[Entries taken from a collection]

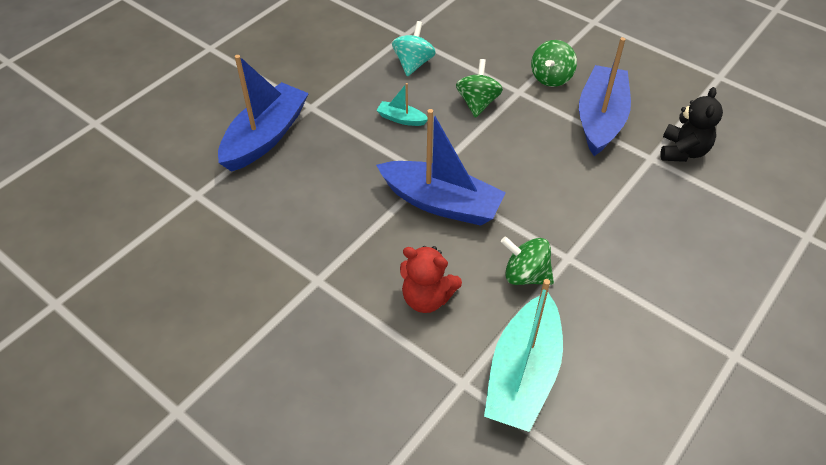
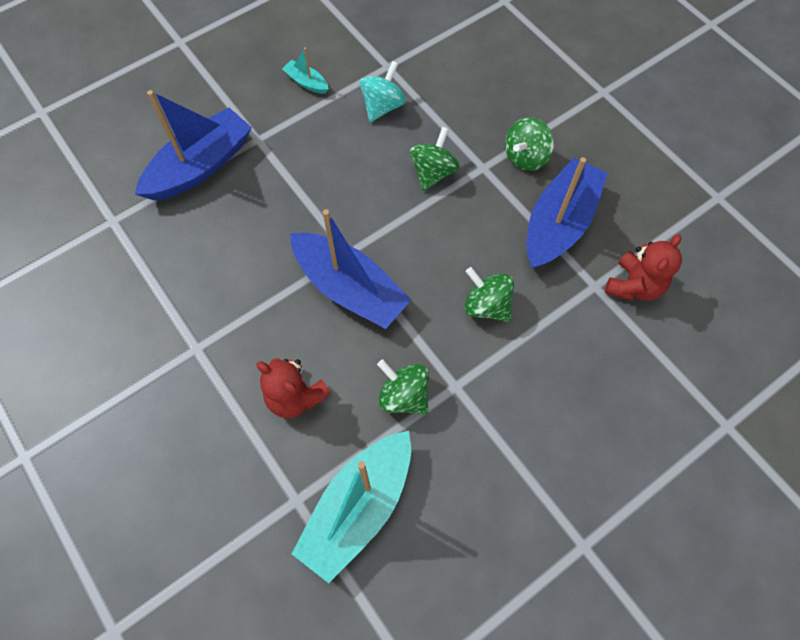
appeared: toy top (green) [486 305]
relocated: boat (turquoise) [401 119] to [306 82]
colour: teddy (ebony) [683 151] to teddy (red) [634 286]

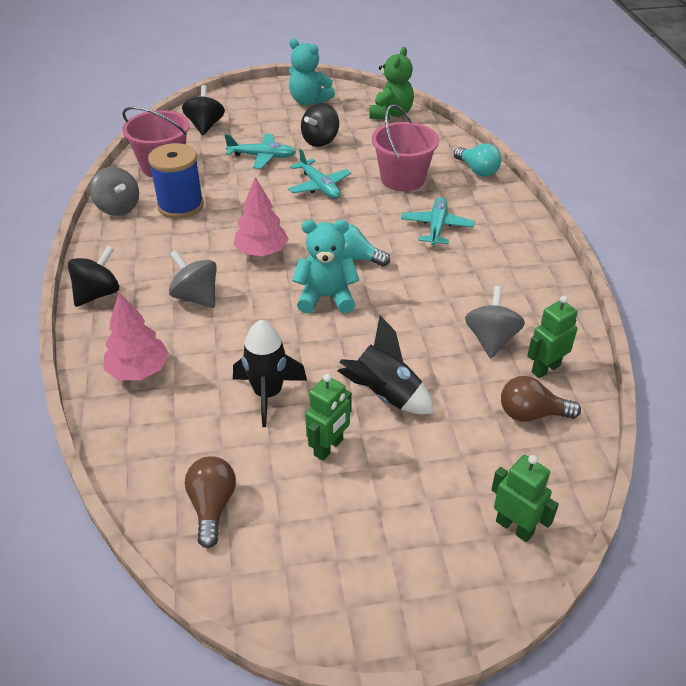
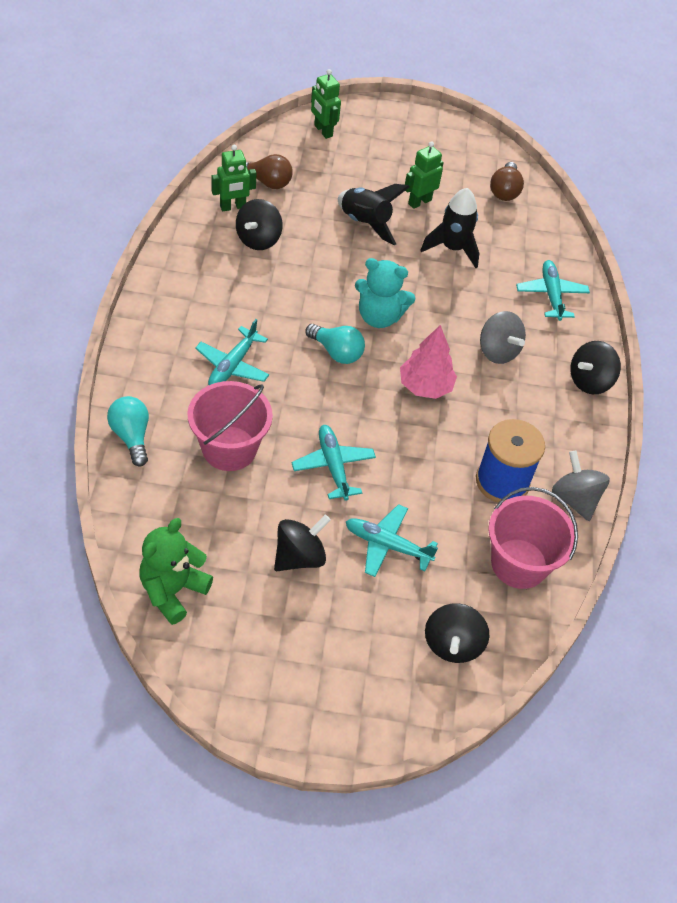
missing: teddy (turquoise) [309 101]
exchanged: fir tree (rose-pink) [139 370] to aeroplane (turquoise) [551 295]
colour: toy top (grey) [491 339] to toy top (ebony) [258 239]

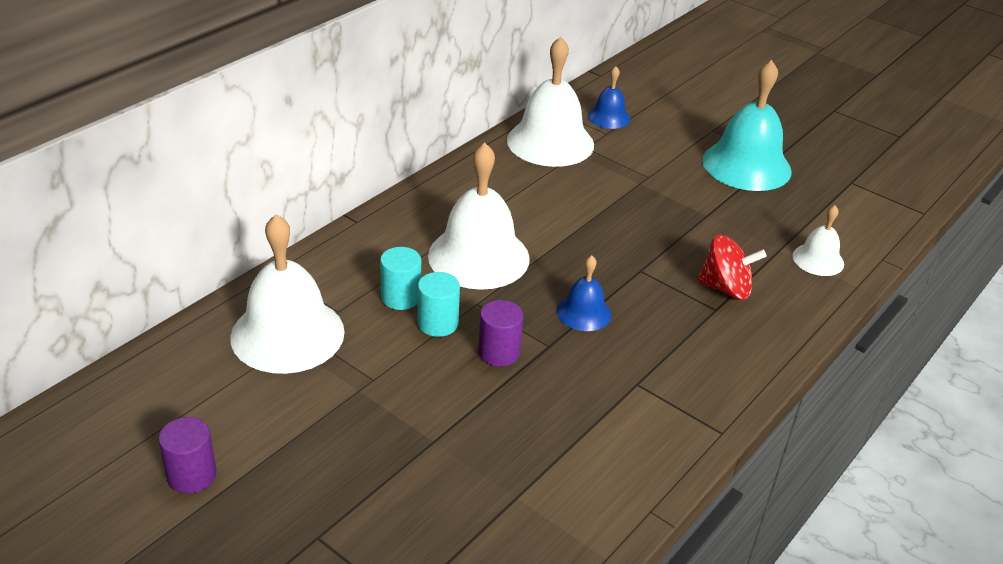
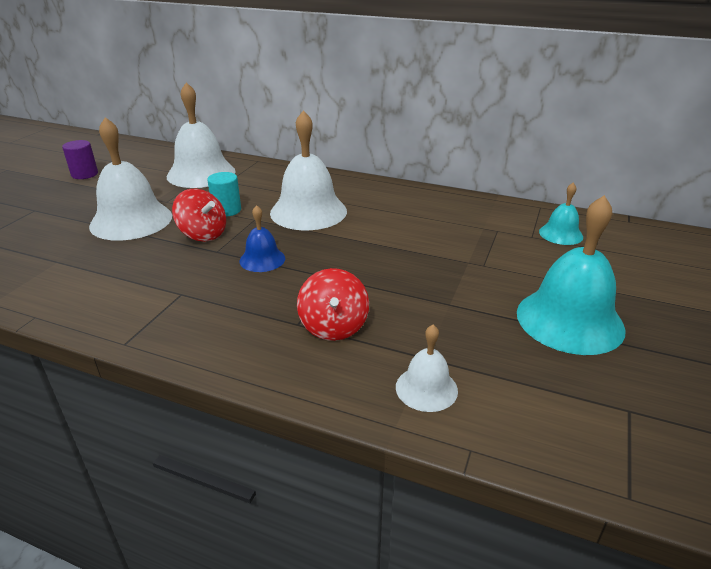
missing: solid cylinder (turquoise) [401 297]
relocated: hand bell (white) [550 142] to [131 220]
exchanged: solid cylinder (violet) [499 352] to toy top (red) [203 234]
colour: hand bell (cobalt) [609 117] to hand bell (turquoise) [561 234]

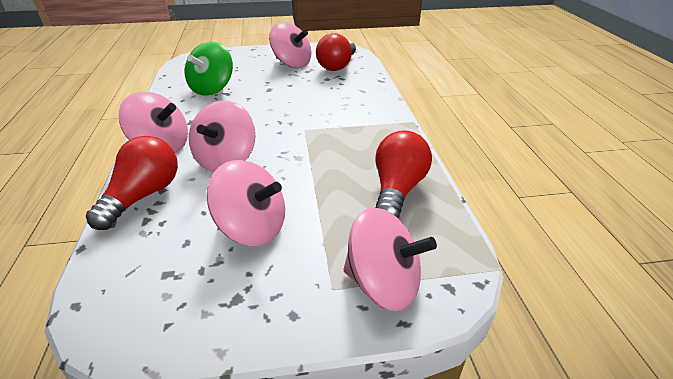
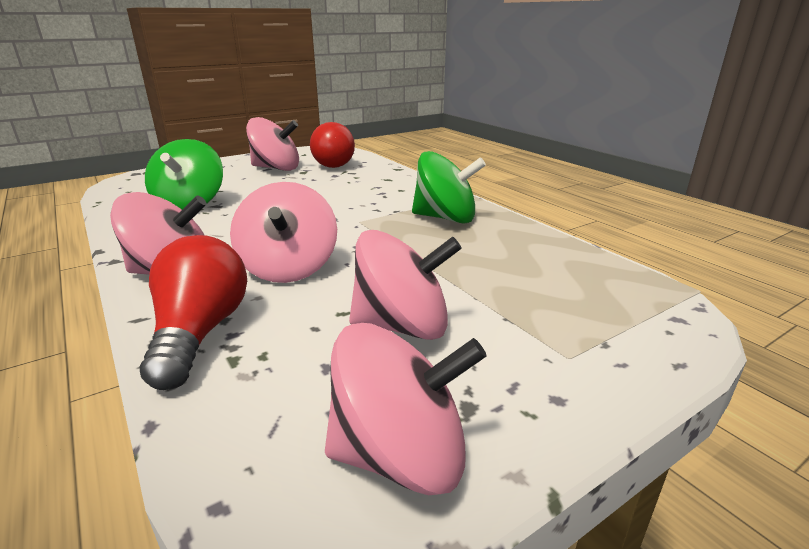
missing: lightbulb (red) [397 190]
appeared: toy top (green) [445 218]
relocated: toy top (rose-pink) [383 284] to [400 455]

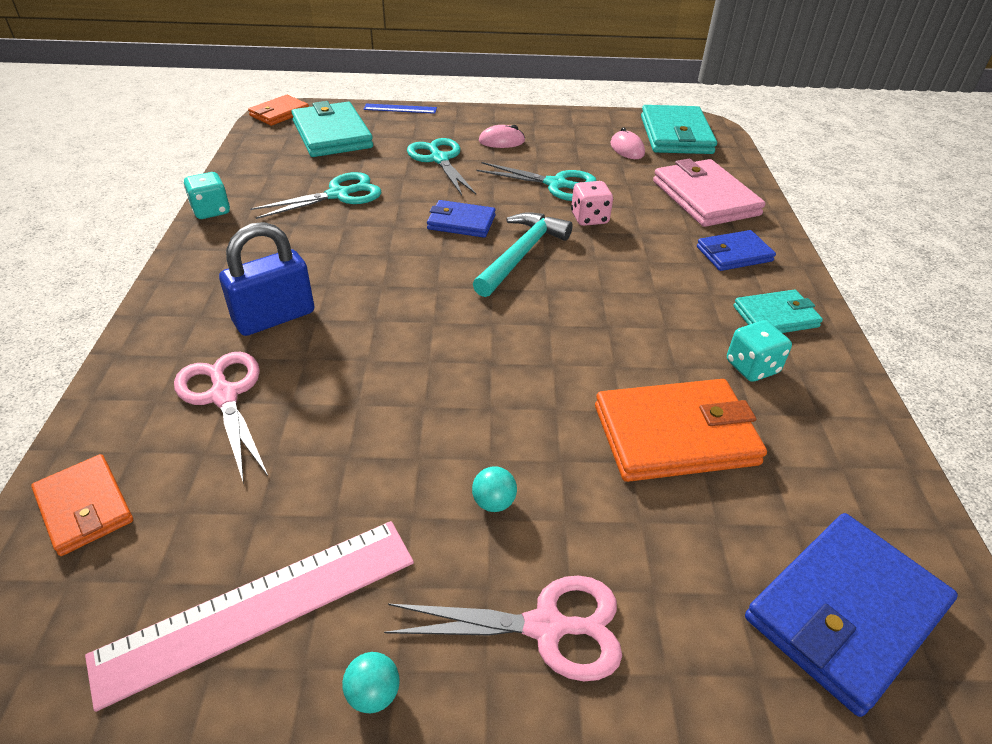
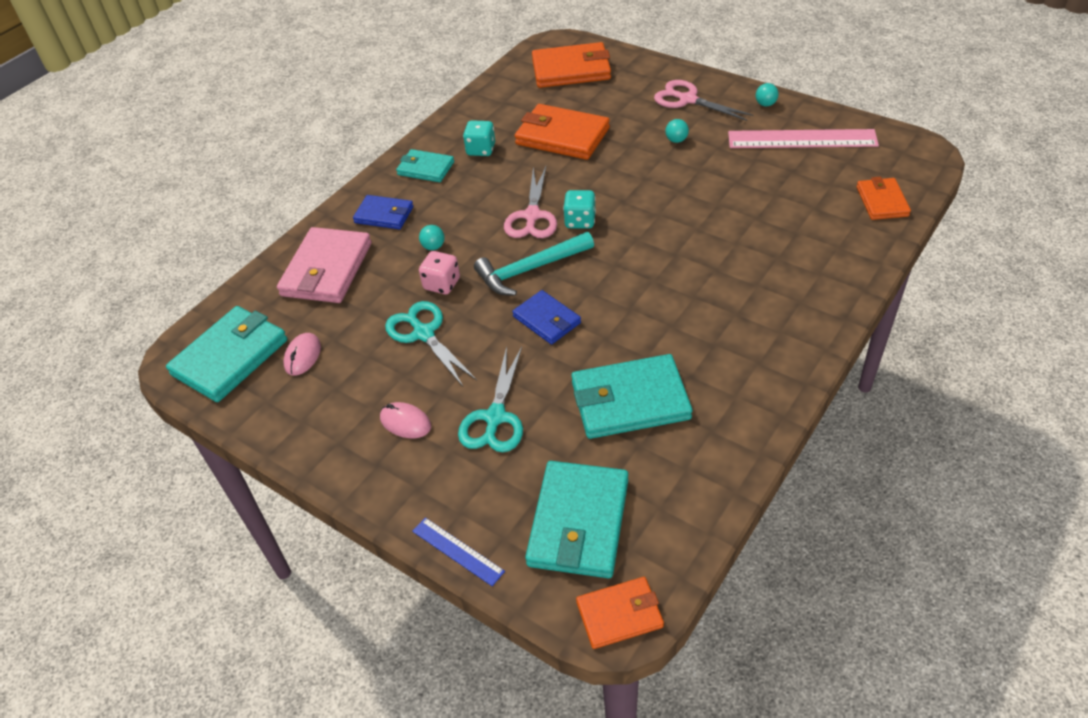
missing: lock (cobalt) [274 317]
appeared: ball (turquoise) [433 247]
relocated: pair of scissors (rose-pink) [224 395] to [532 216]; dice (turquoise) [211 211] to [580 221]
exchanged: pair of scissors (turquoise) [339 194] to billfold (turquoise) [630 400]
colour: billfold (cobalt) [844 612] to billfold (bright orange) [571 70]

◆ **EXERCISE AIM**:
Go through the entries and filter for lines holding the word "billfold"; copy each match.

◆ **RESPONSE TO THIS TASK**:
exchanged: pair of scissors (turquoise) [339 194] to billfold (turquoise) [630 400]
colour: billfold (cobalt) [844 612] to billfold (bright orange) [571 70]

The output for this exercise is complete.